--- BEGIN The input ---
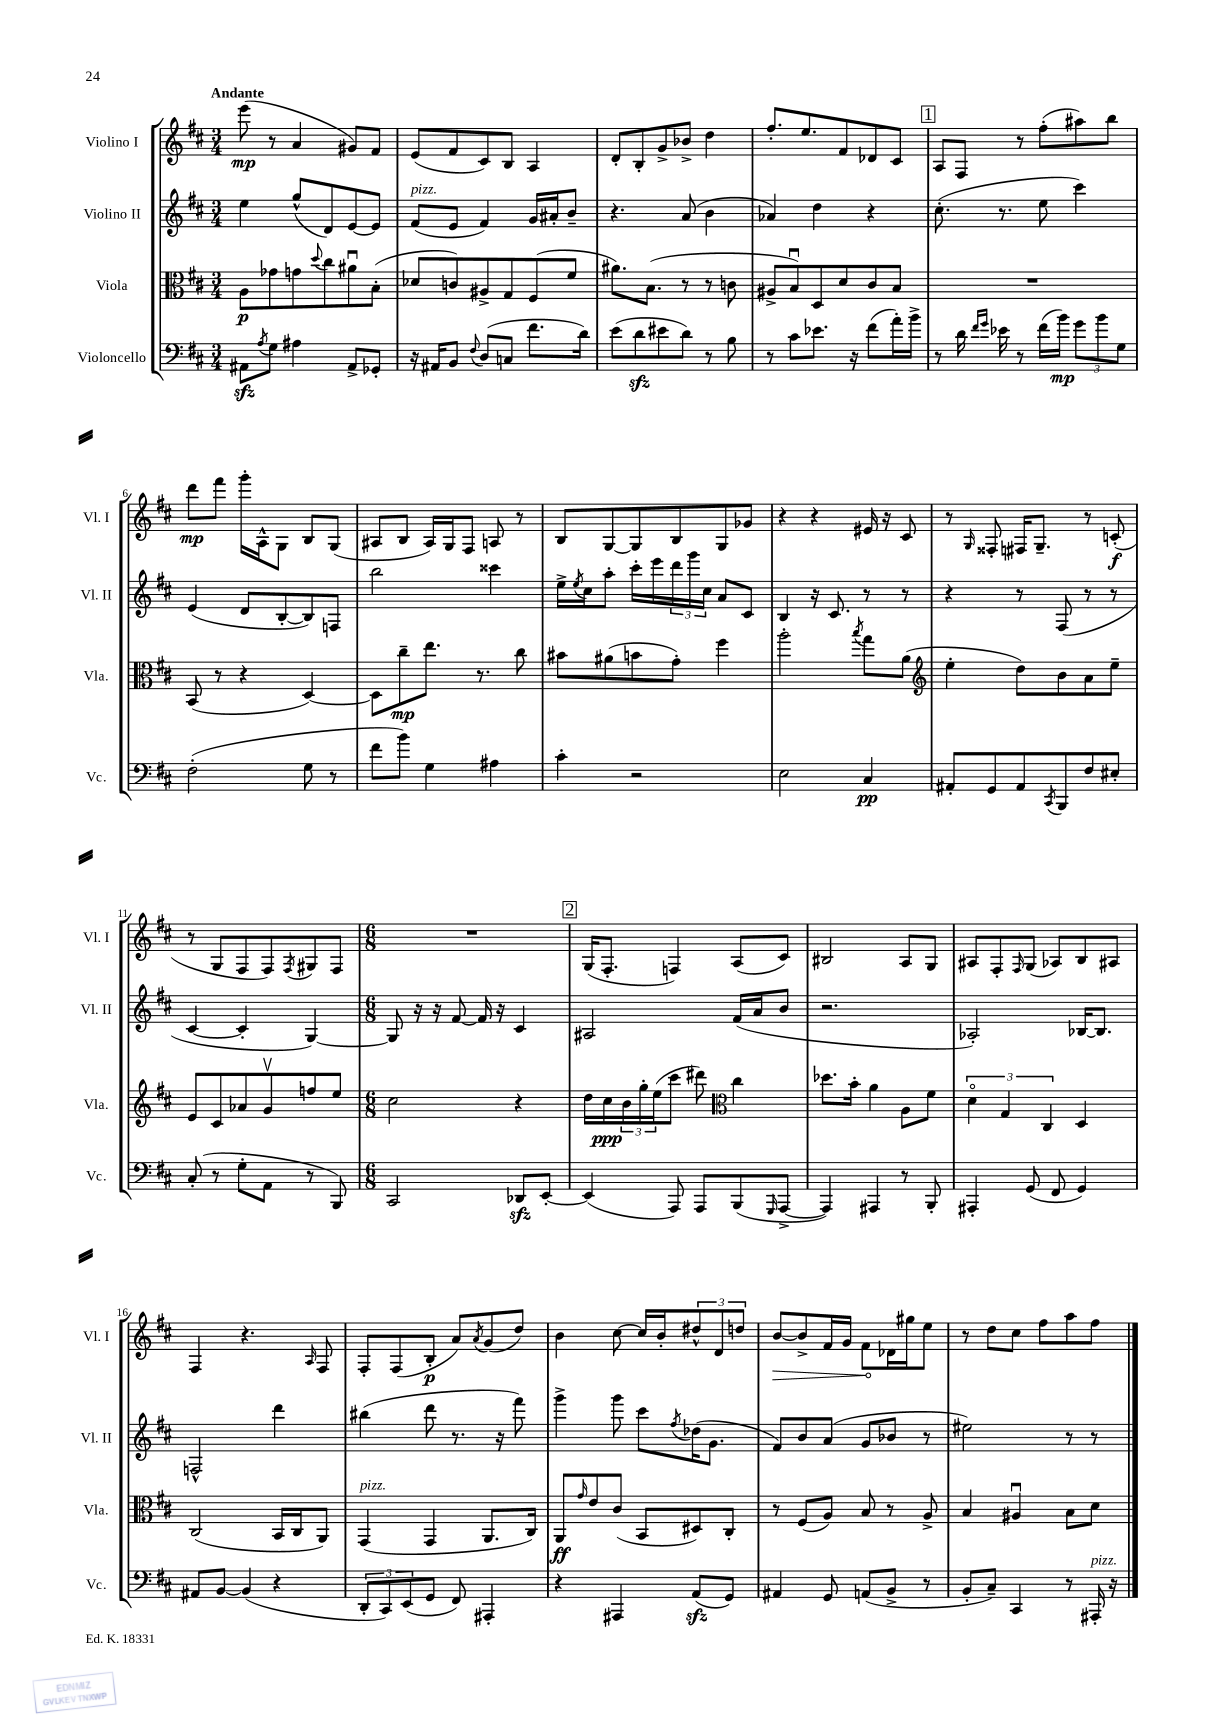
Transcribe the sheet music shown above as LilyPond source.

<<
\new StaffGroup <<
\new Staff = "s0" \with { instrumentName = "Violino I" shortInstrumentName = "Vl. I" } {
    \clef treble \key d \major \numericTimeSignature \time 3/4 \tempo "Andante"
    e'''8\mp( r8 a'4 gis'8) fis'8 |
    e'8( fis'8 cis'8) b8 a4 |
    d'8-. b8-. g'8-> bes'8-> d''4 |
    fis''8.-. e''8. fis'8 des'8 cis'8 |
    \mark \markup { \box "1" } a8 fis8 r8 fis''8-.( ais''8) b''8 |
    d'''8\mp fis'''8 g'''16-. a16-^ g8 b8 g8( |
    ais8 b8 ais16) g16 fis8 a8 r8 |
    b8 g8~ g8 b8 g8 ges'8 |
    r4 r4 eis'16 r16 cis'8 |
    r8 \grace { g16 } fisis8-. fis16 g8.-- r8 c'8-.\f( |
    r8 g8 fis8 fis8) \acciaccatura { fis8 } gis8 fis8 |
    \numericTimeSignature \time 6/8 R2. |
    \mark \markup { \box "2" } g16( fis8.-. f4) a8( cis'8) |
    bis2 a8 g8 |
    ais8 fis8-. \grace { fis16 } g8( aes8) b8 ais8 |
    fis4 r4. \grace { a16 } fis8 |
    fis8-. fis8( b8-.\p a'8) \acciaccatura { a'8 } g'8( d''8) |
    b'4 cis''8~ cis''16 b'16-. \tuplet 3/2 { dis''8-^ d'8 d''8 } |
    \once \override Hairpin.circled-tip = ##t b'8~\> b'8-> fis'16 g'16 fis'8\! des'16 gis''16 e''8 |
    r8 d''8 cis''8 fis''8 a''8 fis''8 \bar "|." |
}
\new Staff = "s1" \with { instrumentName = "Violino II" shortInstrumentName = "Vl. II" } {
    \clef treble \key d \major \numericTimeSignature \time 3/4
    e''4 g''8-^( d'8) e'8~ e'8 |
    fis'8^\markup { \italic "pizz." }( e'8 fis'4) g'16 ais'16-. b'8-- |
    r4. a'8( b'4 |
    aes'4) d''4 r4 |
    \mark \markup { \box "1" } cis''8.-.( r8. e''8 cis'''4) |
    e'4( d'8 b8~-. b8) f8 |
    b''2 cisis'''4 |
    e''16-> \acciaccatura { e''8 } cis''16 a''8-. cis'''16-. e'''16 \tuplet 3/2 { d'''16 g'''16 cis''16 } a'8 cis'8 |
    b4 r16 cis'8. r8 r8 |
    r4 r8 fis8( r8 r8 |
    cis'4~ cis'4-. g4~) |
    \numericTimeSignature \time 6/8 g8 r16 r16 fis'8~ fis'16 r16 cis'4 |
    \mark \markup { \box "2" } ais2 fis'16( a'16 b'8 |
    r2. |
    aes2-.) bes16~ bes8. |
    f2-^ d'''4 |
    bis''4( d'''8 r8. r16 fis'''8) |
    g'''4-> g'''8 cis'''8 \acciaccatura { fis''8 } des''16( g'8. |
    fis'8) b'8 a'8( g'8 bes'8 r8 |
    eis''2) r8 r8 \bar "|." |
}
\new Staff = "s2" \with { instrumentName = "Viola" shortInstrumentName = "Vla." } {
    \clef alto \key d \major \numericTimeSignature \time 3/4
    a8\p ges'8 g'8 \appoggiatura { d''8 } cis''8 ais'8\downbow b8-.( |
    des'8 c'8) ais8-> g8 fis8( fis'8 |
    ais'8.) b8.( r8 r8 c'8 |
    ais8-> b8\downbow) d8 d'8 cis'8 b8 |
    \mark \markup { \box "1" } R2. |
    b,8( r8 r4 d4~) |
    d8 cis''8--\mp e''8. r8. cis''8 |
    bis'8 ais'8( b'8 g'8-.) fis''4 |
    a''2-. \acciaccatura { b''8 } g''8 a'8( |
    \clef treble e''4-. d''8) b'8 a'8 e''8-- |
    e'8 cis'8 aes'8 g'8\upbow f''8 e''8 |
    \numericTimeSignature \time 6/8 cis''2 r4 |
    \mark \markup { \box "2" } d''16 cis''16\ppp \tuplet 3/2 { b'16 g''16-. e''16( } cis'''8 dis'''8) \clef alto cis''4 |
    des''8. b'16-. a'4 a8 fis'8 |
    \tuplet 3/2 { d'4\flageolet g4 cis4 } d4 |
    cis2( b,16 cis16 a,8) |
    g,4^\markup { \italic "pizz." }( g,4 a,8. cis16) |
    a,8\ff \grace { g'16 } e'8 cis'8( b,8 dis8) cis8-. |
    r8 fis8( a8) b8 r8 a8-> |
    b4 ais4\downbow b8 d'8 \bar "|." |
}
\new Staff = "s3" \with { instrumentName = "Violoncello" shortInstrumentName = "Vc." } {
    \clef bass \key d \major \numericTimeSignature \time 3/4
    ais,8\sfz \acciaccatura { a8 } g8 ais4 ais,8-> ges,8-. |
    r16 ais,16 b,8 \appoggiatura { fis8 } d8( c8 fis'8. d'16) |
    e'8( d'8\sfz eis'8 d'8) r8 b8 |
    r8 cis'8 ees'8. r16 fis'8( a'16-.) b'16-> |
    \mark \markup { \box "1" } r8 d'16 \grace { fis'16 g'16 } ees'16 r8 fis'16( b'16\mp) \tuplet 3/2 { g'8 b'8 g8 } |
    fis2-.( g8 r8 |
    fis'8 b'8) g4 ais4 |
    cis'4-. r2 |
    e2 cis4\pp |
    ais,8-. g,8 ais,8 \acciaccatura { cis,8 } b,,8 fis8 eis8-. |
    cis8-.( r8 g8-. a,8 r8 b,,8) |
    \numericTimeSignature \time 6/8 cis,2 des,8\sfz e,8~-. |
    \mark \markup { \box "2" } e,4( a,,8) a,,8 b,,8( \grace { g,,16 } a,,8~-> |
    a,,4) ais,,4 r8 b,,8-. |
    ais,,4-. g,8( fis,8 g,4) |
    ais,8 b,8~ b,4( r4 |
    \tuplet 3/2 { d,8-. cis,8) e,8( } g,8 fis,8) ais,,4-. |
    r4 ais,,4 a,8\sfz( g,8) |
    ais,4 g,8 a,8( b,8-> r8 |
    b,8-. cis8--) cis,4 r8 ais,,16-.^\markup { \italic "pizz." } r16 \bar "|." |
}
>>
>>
--- END The input ---
** Task requirements **
Which lines in the entries above contain the string "grace", with uppercase and lowercase treated as different? Pick out and copy each of those lines.

** Answer for this exercise **
    r8 \grace { g16 } fisis8-. fis16 g8.-- r8 c'8-.\f( |
    ais8 fis8-. \grace { fis16 } g8( aes8) b8 ais8 |
    fis4 r4. \grace { a16 } fis8 |
    a,8\ff \grace { g'16 } e'8 cis'8( b,8 dis8) cis8-. |
    \mark \markup { \box "1" } r8 d'16 \grace { fis'16 g'16 } ees'16 r8 fis'16( b'16\mp) \tuplet 3/2 { g'8 b'8 g8 } |
    \mark \markup { \box "2" } e,4( a,,8) a,,8 b,,8( \grace { g,,16 } a,,8~-> |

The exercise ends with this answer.